Print the whole listing below exactly, skipping every picture.
**********
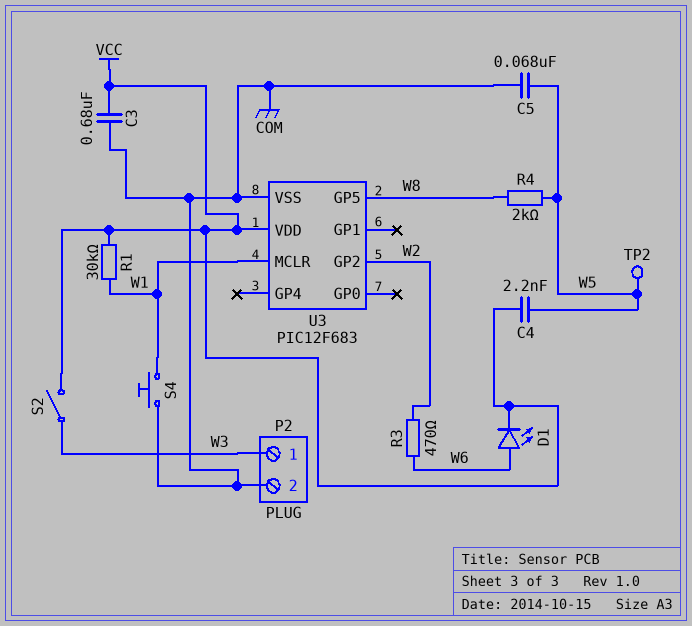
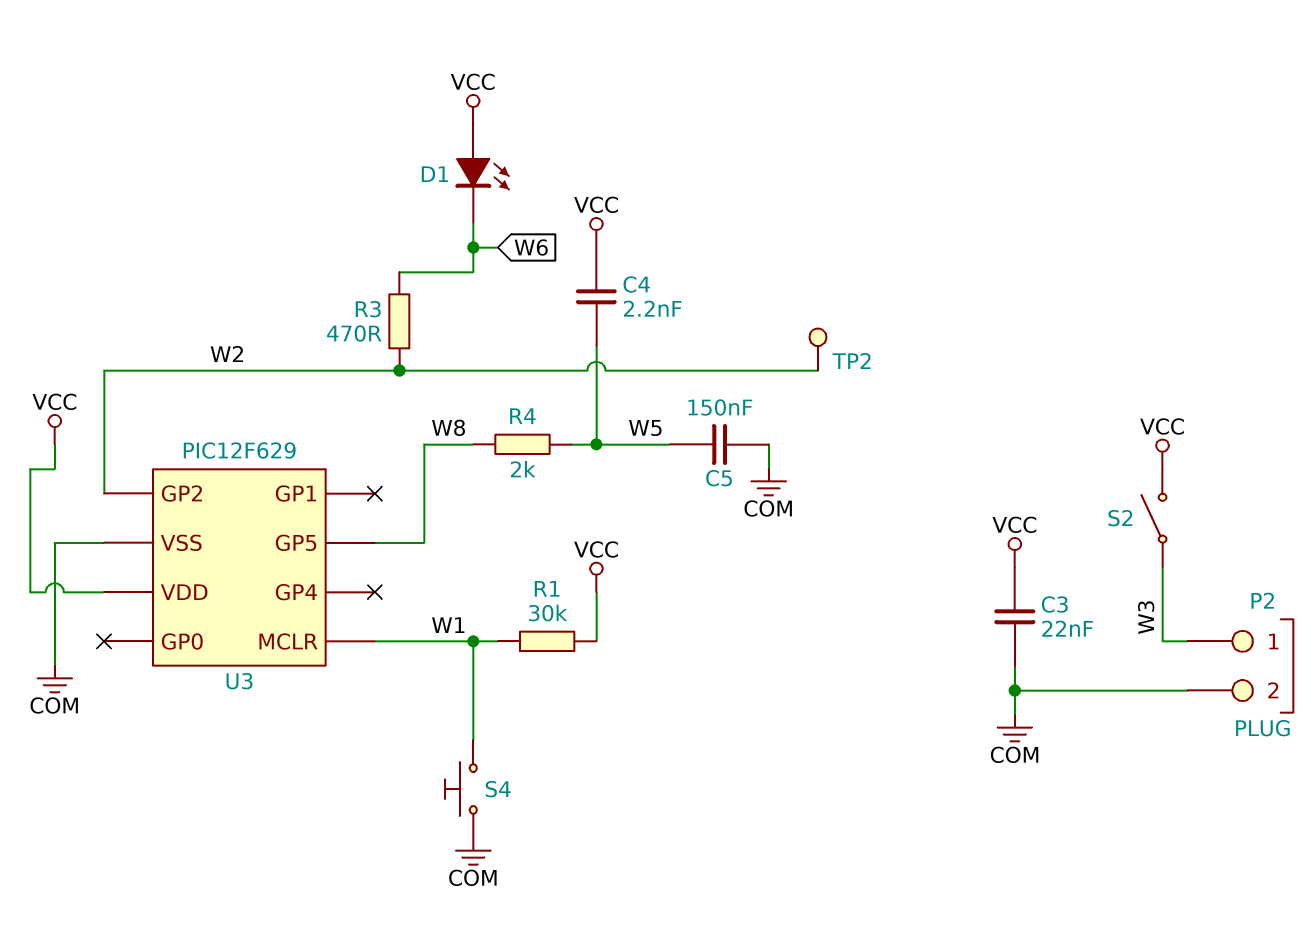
C3: 680nF (COM, VCC) -> 22nF (COM, VCC)
C5: 68nF (COM, W5) -> 150nF (COM, W5)
D1: LED (A W6, K VCC) -> LED (A VCC, K W6)
TP2: test point (W5) -> test point (W2)
U3: PIC12F683 -> PIC12F629

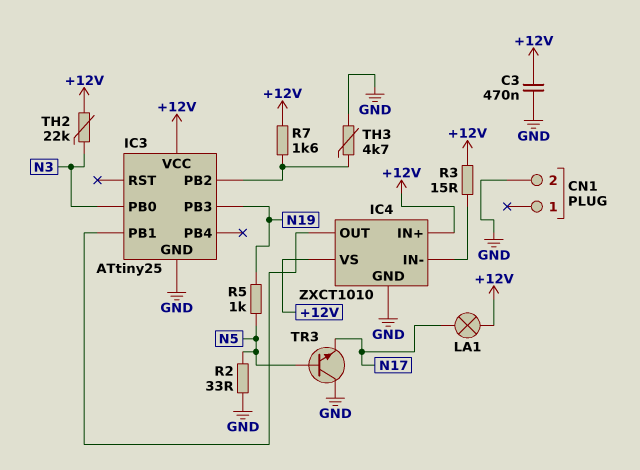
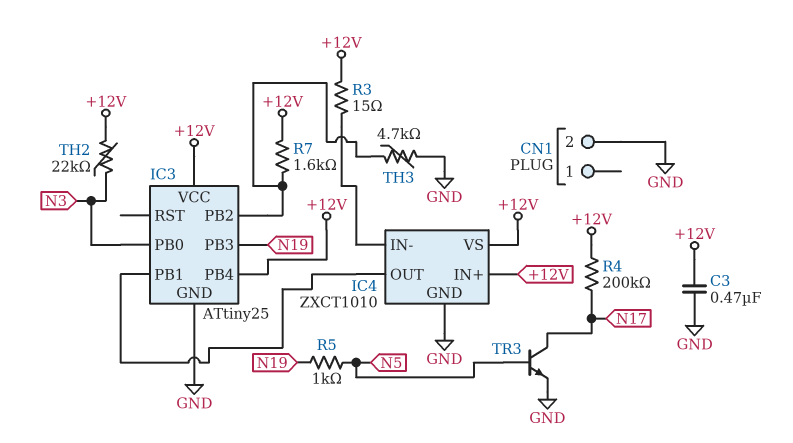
IC3 pin PB4: none -> +12V
LA1: lamp (+12V, N17) -> none
R2: 33 (GND, N5) -> none
R4: none -> 200k (+12V, N17)
TR3: NPN (B N5, C GND, E N17) -> NPN (B N5, C N17, E GND)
**********
§ RESULT:
C3: 680nF (COM, VCC) -> 22nF (COM, VCC)
C5: 68nF (COM, W5) -> 150nF (COM, W5)
D1: LED (A W6, K VCC) -> LED (A VCC, K W6)
TP2: test point (W5) -> test point (W2)
U3: PIC12F683 -> PIC12F629

IC3 pin PB4: none -> +12V
LA1: lamp (+12V, N17) -> none
R2: 33 (GND, N5) -> none
R4: none -> 200k (+12V, N17)
TR3: NPN (B N5, C GND, E N17) -> NPN (B N5, C N17, E GND)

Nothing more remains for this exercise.